- _What to produce_: In the data below, set down exactly the lines from the one containing "purple carrot: 3 -> 5" up to and including the one containing "yellow plate: 9 -> 10". Leave the pictures out.

Spatial object tracking data
=== Section Start ===

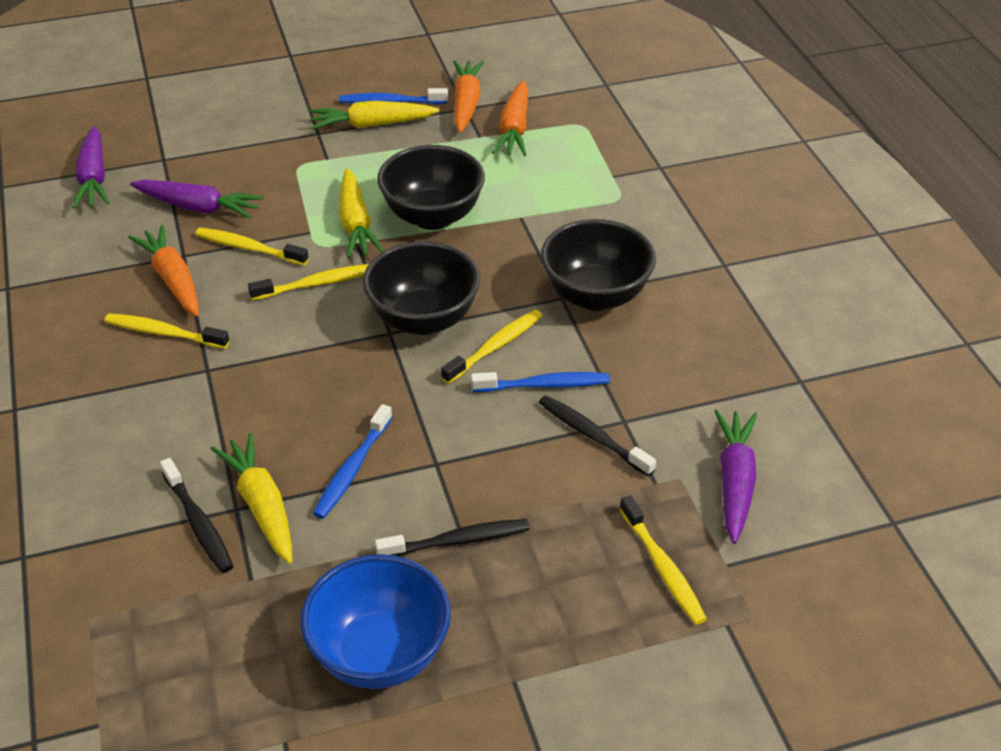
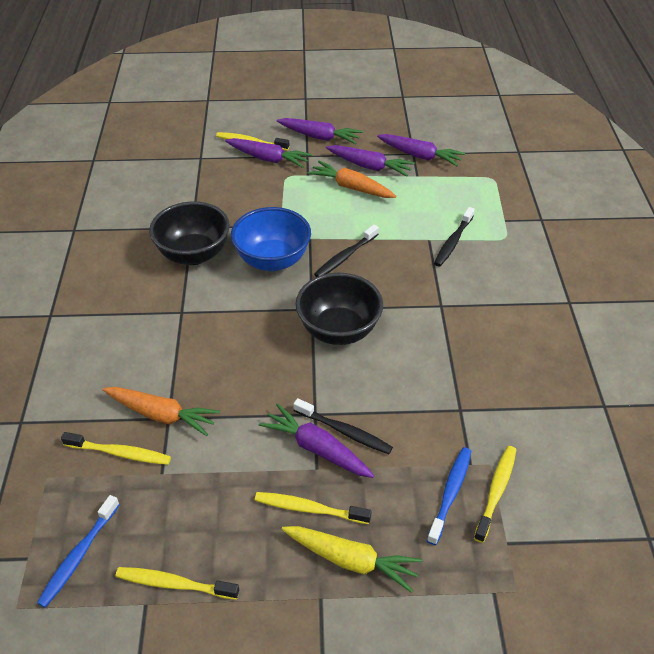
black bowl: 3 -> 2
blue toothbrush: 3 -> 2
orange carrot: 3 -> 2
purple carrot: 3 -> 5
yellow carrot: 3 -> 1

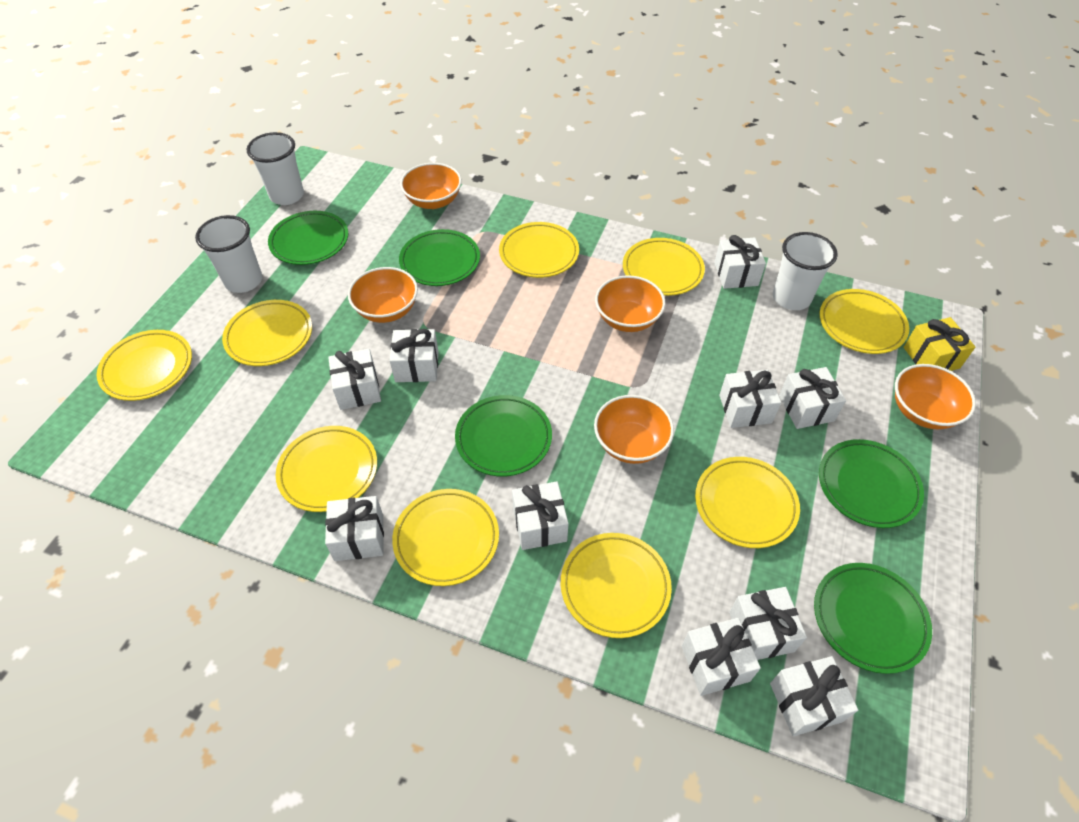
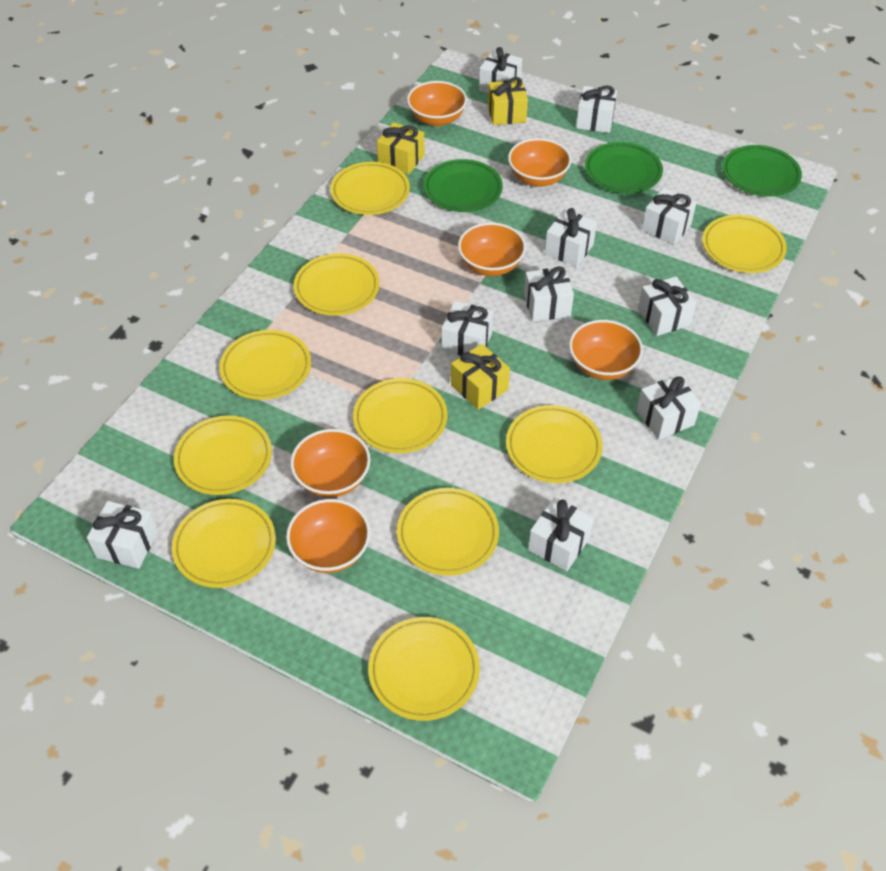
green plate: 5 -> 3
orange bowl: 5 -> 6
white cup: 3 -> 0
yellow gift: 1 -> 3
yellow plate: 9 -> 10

=== Section End ===
=== Section Start ===

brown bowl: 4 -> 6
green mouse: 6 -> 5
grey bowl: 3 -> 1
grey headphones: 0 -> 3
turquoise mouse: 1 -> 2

=== Section End ===
=== Section Start ===

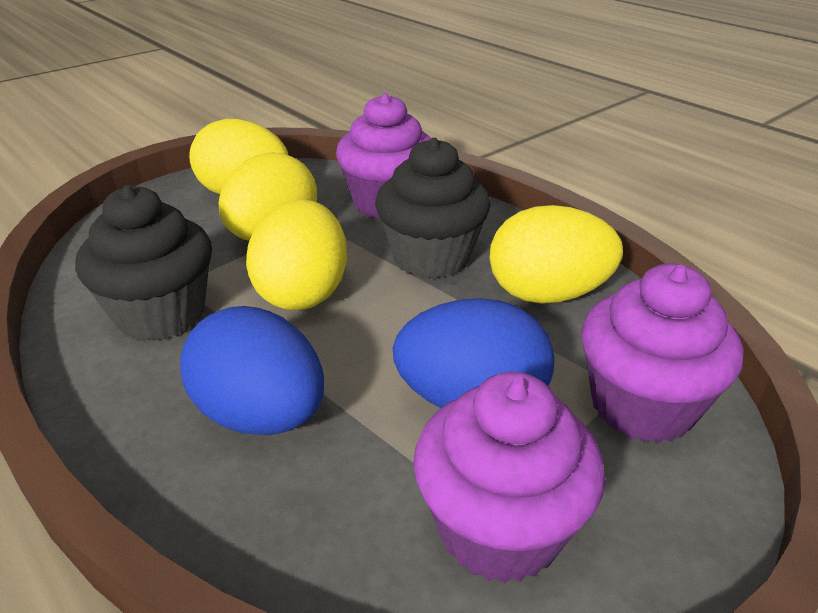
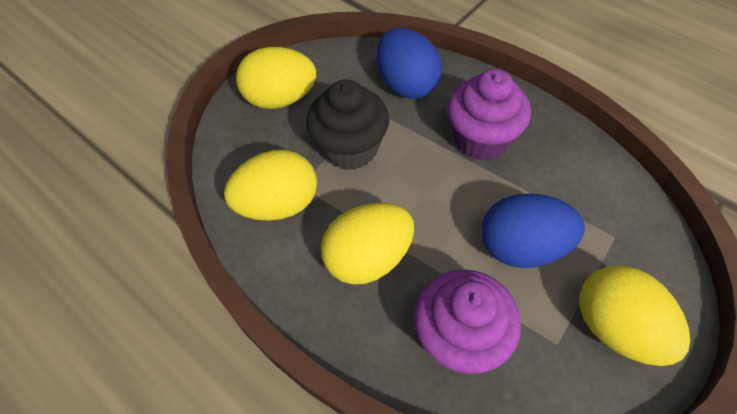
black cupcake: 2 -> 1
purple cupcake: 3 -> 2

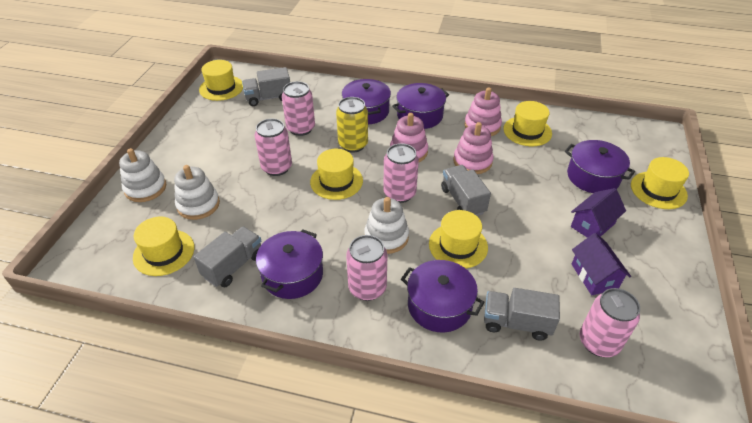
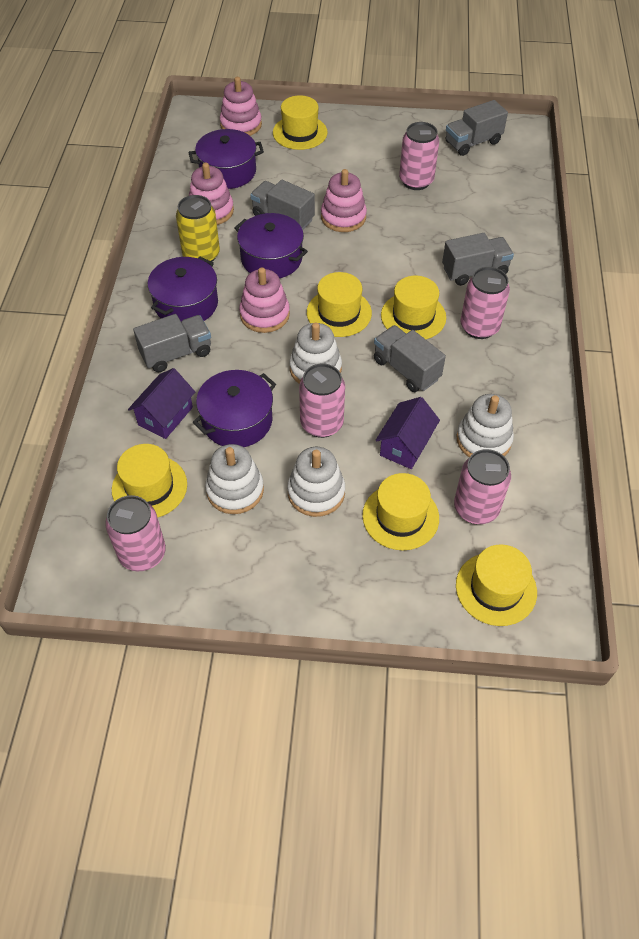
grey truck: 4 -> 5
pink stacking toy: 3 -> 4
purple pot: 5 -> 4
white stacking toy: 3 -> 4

=== Section End ===

- _Solution to this task_:
purple carrot: 3 -> 5
yellow carrot: 3 -> 1

green plate: 5 -> 3
orange bowl: 5 -> 6
white cup: 3 -> 0
yellow gift: 1 -> 3
yellow plate: 9 -> 10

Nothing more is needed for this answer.